Reproduce the listing below verbatim, every line in its original order and without any alteration.

......

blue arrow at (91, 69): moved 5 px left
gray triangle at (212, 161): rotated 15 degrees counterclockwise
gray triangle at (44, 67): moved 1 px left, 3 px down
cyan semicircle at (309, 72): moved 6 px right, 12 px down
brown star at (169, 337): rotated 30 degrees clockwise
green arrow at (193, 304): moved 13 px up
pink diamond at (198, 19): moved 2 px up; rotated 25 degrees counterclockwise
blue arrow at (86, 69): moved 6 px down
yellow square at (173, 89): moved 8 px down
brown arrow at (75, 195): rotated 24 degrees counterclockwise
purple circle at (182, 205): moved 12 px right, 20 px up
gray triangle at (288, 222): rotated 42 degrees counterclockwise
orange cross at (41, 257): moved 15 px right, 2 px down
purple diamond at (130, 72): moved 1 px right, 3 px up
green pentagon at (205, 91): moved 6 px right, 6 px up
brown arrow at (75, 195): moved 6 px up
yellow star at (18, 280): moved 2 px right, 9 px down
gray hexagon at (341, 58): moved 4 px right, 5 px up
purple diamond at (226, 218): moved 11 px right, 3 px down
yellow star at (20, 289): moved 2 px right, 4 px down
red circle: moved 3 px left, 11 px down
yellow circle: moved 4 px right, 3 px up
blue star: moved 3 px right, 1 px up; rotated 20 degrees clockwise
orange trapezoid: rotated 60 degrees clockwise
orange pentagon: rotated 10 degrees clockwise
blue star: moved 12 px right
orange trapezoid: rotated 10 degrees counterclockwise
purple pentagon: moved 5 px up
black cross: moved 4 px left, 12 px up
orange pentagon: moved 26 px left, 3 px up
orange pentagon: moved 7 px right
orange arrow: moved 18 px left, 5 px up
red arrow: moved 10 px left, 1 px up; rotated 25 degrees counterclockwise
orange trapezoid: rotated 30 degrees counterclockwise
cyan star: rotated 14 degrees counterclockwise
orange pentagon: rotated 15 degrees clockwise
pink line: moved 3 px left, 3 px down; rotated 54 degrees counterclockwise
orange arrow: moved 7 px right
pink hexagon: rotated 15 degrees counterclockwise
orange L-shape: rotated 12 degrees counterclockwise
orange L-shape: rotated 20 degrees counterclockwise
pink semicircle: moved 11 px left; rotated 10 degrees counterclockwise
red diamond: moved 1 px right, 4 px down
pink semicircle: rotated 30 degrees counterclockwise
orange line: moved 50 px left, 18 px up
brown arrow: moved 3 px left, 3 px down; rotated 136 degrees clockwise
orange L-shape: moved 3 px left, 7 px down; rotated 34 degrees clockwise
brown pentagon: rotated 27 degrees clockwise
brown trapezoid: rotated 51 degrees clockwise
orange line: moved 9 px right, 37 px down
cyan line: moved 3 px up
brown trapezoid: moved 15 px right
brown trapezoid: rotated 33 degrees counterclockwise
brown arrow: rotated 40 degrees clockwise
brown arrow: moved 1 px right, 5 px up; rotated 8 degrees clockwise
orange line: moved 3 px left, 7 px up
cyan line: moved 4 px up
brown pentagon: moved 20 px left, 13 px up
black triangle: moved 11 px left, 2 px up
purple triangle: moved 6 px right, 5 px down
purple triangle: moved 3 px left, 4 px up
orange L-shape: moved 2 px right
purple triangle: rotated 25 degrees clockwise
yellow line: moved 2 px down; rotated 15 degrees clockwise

......

» **The answer**:
blue arrow at (91, 69): moved 5 px left
gray triangle at (212, 161): rotated 15 degrees counterclockwise
gray triangle at (44, 67): moved 1 px left, 3 px down
cyan semicircle at (309, 72): moved 6 px right, 12 px down
brown star at (169, 337): rotated 30 degrees clockwise
green arrow at (193, 304): moved 13 px up
pink diamond at (198, 19): moved 2 px up; rotated 25 degrees counterclockwise
blue arrow at (86, 69): moved 6 px down
yellow square at (173, 89): moved 8 px down
brown arrow at (75, 195): rotated 24 degrees counterclockwise
purple circle at (182, 205): moved 12 px right, 20 px up
gray triangle at (288, 222): rotated 42 degrees counterclockwise
orange cross at (41, 257): moved 15 px right, 2 px down
purple diamond at (130, 72): moved 1 px right, 3 px up
green pentagon at (205, 91): moved 6 px right, 6 px up
brown arrow at (75, 195): moved 6 px up
yellow star at (18, 280): moved 2 px right, 9 px down
gray hexagon at (341, 58): moved 4 px right, 5 px up
purple diamond at (226, 218): moved 11 px right, 3 px down
yellow star at (20, 289): moved 2 px right, 4 px down
red circle: moved 3 px left, 11 px down
yellow circle: moved 4 px right, 3 px up
blue star: moved 3 px right, 1 px up; rotated 20 degrees clockwise
orange trapezoid: rotated 60 degrees clockwise
orange pentagon: rotated 10 degrees clockwise
blue star: moved 12 px right
orange trapezoid: rotated 10 degrees counterclockwise
purple pentagon: moved 5 px up
black cross: moved 4 px left, 12 px up
orange pentagon: moved 26 px left, 3 px up
orange pentagon: moved 7 px right
orange arrow: moved 18 px left, 5 px up
red arrow: moved 10 px left, 1 px up; rotated 25 degrees counterclockwise
orange trapezoid: rotated 30 degrees counterclockwise
cyan star: rotated 14 degrees counterclockwise
orange pentagon: rotated 15 degrees clockwise
pink line: moved 3 px left, 3 px down; rotated 54 degrees counterclockwise
orange arrow: moved 7 px right
pink hexagon: rotated 15 degrees counterclockwise
orange L-shape: rotated 12 degrees counterclockwise
orange L-shape: rotated 20 degrees counterclockwise
pink semicircle: moved 11 px left; rotated 10 degrees counterclockwise
red diamond: moved 1 px right, 4 px down
pink semicircle: rotated 30 degrees counterclockwise
orange line: moved 50 px left, 18 px up
brown arrow: moved 3 px left, 3 px down; rotated 136 degrees clockwise
orange L-shape: moved 3 px left, 7 px down; rotated 34 degrees clockwise
brown pentagon: rotated 27 degrees clockwise
brown trapezoid: rotated 51 degrees clockwise
orange line: moved 9 px right, 37 px down
cyan line: moved 3 px up
brown trapezoid: moved 15 px right
brown trapezoid: rotated 33 degrees counterclockwise
brown arrow: rotated 40 degrees clockwise
brown arrow: moved 1 px right, 5 px up; rotated 8 degrees clockwise
orange line: moved 3 px left, 7 px up
cyan line: moved 4 px up
brown pentagon: moved 20 px left, 13 px up
black triangle: moved 11 px left, 2 px up
purple triangle: moved 6 px right, 5 px down
purple triangle: moved 3 px left, 4 px up
orange L-shape: moved 2 px right
purple triangle: rotated 25 degrees clockwise
yellow line: moved 2 px down; rotated 15 degrees clockwise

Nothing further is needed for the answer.